Lines from the one containing "(415, 504) = (249, 392): none" through the last line of the data are to be repeated word for word, both ends included.

Supplied records:
---

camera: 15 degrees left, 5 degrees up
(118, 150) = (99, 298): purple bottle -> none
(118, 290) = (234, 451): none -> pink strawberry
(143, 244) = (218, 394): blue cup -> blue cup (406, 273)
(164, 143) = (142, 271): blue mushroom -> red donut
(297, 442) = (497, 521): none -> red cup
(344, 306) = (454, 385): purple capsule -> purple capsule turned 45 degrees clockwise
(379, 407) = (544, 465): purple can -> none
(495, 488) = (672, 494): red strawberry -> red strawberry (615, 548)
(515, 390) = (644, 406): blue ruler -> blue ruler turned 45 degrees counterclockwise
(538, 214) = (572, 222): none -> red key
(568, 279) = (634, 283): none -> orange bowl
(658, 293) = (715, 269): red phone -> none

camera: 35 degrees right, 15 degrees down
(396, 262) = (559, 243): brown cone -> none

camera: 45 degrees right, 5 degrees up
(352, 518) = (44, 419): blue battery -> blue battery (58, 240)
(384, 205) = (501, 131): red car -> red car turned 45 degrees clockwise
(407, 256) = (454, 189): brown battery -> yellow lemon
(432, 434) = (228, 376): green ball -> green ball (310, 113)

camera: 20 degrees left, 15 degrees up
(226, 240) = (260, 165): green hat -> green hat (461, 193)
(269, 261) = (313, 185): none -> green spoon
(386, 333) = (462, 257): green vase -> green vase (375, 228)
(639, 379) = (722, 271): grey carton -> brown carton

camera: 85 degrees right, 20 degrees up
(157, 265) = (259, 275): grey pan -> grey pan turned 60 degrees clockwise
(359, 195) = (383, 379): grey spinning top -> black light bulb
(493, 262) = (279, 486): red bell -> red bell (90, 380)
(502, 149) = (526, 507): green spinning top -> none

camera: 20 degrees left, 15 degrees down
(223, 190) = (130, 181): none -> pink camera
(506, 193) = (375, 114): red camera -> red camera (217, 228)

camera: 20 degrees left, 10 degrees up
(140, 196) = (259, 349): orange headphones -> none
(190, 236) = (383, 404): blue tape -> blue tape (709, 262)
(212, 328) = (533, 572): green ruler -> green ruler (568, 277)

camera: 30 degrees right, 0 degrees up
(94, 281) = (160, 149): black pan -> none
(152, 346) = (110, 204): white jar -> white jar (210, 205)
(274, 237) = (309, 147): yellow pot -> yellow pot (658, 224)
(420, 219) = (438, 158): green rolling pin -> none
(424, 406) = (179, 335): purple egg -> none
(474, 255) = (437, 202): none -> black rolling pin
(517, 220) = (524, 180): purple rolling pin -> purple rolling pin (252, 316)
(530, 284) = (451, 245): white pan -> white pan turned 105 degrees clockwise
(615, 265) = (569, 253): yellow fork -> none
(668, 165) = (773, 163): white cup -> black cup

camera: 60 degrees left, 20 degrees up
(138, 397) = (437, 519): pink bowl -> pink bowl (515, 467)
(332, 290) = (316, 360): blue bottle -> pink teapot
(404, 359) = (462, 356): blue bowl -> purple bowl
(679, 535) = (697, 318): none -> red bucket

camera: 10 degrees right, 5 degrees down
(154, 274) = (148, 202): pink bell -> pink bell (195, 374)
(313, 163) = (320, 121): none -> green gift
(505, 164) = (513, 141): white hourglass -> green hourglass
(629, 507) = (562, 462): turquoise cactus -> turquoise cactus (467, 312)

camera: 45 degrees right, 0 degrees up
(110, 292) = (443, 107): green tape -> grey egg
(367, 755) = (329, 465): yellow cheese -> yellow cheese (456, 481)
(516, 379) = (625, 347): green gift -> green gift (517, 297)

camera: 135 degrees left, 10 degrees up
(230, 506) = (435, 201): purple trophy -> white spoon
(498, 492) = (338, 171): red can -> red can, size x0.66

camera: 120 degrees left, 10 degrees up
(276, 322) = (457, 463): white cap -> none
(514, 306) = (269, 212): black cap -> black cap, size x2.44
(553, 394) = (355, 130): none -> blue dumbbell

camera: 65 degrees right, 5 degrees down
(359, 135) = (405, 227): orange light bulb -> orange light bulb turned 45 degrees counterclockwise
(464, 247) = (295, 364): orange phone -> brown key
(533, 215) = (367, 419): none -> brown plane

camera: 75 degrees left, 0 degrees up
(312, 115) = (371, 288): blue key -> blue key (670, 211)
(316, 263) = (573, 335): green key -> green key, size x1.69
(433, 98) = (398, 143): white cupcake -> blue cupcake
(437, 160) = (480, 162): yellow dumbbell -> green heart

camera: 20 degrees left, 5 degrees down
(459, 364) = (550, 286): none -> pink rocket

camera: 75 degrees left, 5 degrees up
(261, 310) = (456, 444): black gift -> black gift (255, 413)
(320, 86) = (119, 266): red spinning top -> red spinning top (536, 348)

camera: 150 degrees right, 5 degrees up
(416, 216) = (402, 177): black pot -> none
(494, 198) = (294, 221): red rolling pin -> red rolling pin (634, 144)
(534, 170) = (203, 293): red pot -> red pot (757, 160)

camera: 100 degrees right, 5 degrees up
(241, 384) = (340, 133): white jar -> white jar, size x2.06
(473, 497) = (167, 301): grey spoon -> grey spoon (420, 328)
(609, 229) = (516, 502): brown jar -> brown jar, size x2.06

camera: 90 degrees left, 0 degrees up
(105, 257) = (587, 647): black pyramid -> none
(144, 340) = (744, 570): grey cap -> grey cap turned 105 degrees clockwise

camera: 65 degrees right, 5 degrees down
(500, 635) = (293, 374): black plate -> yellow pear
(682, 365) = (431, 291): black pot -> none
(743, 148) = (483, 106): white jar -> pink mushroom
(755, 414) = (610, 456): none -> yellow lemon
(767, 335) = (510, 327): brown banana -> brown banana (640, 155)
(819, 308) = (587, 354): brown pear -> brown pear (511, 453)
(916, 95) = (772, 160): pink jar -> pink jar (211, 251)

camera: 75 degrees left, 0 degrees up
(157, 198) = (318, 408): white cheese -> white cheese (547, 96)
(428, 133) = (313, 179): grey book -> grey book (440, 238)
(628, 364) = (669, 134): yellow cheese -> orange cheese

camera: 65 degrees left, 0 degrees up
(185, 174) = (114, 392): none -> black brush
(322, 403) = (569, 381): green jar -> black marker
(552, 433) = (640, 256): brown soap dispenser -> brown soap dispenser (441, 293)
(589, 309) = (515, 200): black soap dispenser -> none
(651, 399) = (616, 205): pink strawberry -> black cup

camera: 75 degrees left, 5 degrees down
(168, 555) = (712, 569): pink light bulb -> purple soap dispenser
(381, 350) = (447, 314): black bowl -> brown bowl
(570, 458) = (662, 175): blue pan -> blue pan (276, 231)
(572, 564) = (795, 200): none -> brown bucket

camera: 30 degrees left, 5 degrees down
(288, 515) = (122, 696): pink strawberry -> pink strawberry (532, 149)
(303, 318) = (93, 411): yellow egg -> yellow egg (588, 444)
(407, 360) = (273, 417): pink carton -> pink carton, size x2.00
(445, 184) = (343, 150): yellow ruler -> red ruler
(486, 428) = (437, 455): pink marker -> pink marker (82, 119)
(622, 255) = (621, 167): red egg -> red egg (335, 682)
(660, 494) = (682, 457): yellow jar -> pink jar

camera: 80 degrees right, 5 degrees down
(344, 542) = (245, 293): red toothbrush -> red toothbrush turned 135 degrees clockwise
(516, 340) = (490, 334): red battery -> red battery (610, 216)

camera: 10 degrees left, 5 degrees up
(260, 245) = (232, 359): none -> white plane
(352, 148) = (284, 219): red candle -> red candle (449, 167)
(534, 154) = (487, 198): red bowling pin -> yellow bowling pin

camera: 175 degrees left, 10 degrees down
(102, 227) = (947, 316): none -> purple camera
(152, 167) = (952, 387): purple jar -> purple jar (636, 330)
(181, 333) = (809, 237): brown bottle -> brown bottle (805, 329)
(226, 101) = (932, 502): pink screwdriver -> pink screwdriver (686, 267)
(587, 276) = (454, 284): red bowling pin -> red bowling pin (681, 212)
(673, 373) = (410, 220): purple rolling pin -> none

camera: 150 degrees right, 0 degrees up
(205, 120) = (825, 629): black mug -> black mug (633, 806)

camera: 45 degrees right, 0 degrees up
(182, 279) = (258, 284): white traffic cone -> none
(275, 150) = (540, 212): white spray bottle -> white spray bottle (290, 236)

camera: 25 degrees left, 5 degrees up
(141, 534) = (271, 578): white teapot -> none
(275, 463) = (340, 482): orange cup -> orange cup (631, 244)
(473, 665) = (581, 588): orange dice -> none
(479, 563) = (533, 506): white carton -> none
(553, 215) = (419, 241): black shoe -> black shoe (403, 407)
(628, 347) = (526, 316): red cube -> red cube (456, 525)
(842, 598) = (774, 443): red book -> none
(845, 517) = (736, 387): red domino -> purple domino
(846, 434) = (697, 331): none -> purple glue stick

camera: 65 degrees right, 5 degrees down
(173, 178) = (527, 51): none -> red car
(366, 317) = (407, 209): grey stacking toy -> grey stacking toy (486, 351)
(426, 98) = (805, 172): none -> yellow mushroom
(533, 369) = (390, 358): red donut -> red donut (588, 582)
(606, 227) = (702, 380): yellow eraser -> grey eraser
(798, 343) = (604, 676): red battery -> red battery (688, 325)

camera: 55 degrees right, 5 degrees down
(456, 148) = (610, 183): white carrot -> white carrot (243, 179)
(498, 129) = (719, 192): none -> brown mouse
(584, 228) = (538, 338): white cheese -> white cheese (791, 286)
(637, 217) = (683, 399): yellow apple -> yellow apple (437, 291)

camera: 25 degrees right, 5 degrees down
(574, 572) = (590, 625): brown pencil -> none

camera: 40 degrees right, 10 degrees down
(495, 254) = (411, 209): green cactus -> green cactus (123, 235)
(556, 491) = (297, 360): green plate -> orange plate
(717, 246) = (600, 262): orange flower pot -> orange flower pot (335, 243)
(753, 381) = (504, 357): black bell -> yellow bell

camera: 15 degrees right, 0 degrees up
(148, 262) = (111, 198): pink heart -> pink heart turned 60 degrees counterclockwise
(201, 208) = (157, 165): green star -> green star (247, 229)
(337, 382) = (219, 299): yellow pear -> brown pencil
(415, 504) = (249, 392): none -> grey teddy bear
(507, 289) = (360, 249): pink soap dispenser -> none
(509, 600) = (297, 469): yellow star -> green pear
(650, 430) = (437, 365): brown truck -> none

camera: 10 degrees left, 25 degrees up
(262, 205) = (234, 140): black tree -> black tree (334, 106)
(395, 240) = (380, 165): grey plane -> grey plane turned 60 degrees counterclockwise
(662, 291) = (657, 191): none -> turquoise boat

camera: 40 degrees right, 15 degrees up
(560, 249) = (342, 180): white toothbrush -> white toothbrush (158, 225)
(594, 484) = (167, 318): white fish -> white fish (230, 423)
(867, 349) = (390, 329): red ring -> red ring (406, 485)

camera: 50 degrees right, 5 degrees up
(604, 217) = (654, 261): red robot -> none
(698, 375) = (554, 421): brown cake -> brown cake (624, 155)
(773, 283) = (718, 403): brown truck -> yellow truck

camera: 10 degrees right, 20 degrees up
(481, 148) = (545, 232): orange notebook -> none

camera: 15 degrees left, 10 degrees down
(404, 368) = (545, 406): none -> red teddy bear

---

Result of this task:
(415, 504) = (249, 392): none -> grey teddy bear
(507, 289) = (360, 249): pink soap dispenser -> none
(509, 600) = (297, 469): yellow star -> green pear
(650, 430) = (437, 365): brown truck -> none

camera: 10 degrees left, 25 degrees up
(262, 205) = (234, 140): black tree -> black tree (334, 106)
(395, 240) = (380, 165): grey plane -> grey plane turned 60 degrees counterclockwise
(662, 291) = (657, 191): none -> turquoise boat

camera: 40 degrees right, 15 degrees up
(560, 249) = (342, 180): white toothbrush -> white toothbrush (158, 225)
(594, 484) = (167, 318): white fish -> white fish (230, 423)
(867, 349) = (390, 329): red ring -> red ring (406, 485)

camera: 50 degrees right, 5 degrees up
(604, 217) = (654, 261): red robot -> none
(698, 375) = (554, 421): brown cake -> brown cake (624, 155)
(773, 283) = (718, 403): brown truck -> yellow truck

camera: 10 degrees right, 20 degrees up
(481, 148) = (545, 232): orange notebook -> none

camera: 15 degrees left, 10 degrees down
(404, 368) = (545, 406): none -> red teddy bear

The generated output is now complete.